## Exercise objective
What is needed is an exact copy of the lines from the one containing "brown pear: 4 -> 2" through the last line of the entries below, both included.

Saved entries
▼

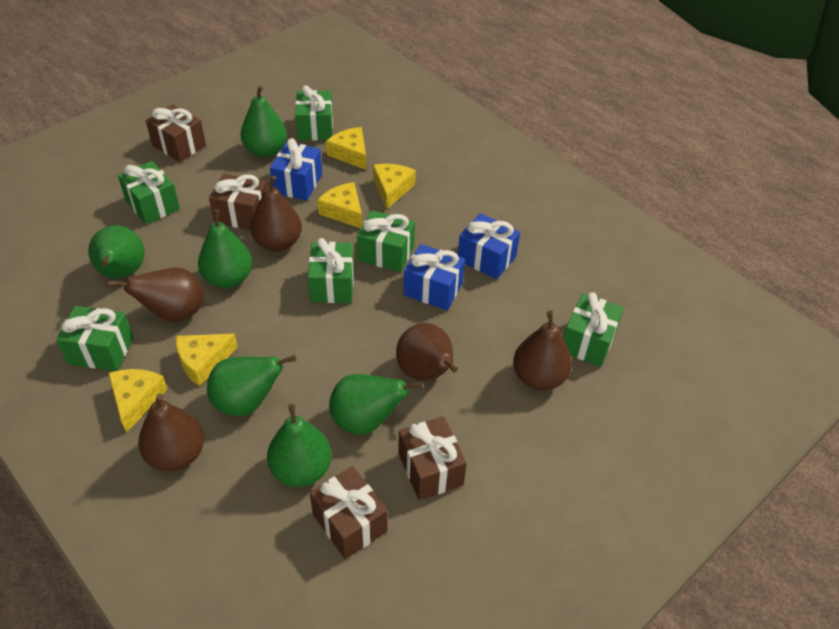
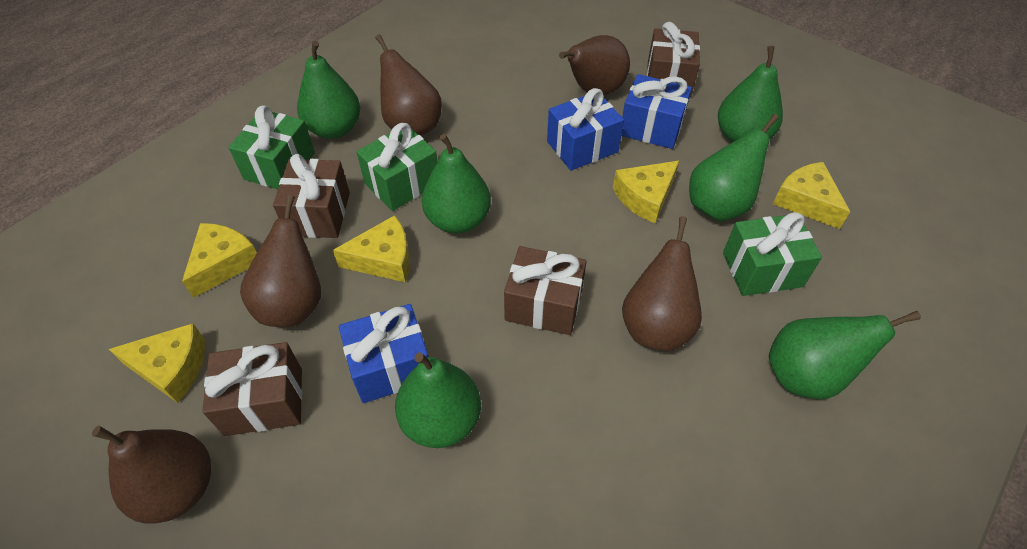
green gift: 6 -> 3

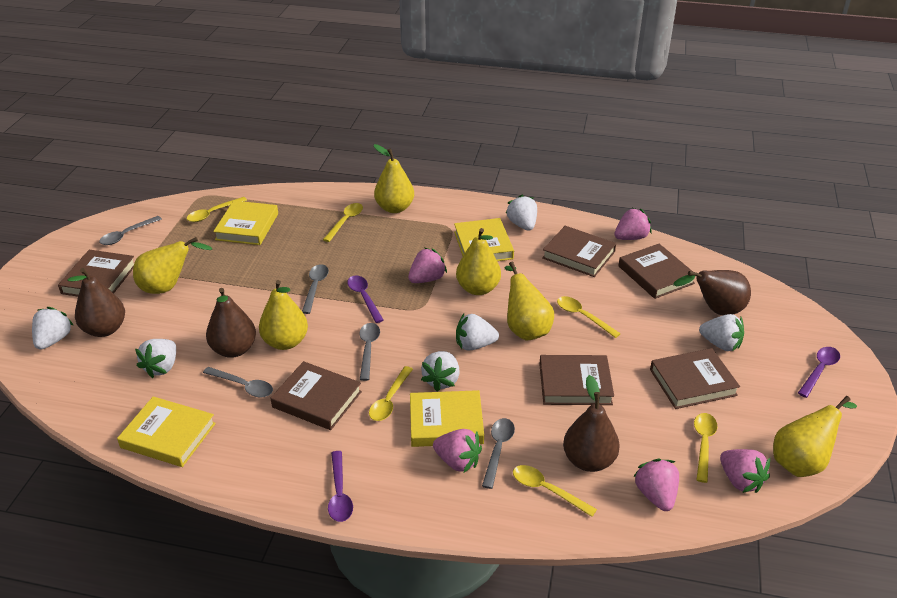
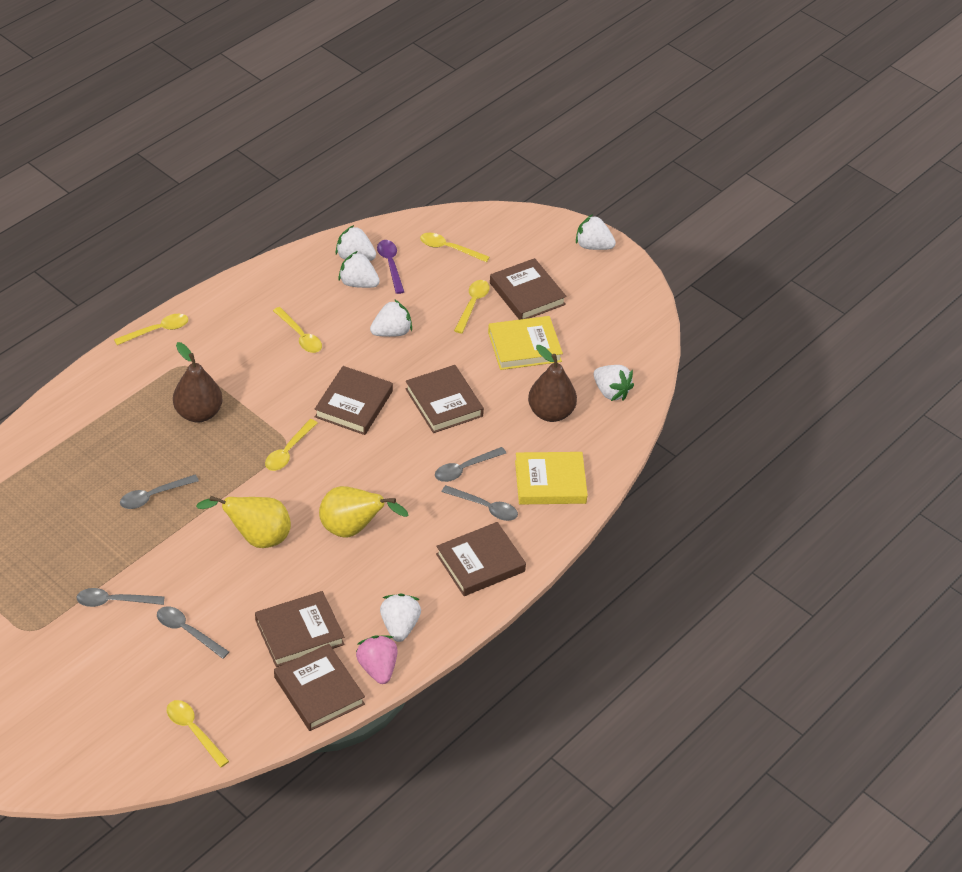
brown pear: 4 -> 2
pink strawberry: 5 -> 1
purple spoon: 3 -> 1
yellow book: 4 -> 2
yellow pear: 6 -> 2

▲

## Expected output
brown pear: 4 -> 2
pink strawberry: 5 -> 1
purple spoon: 3 -> 1
yellow book: 4 -> 2
yellow pear: 6 -> 2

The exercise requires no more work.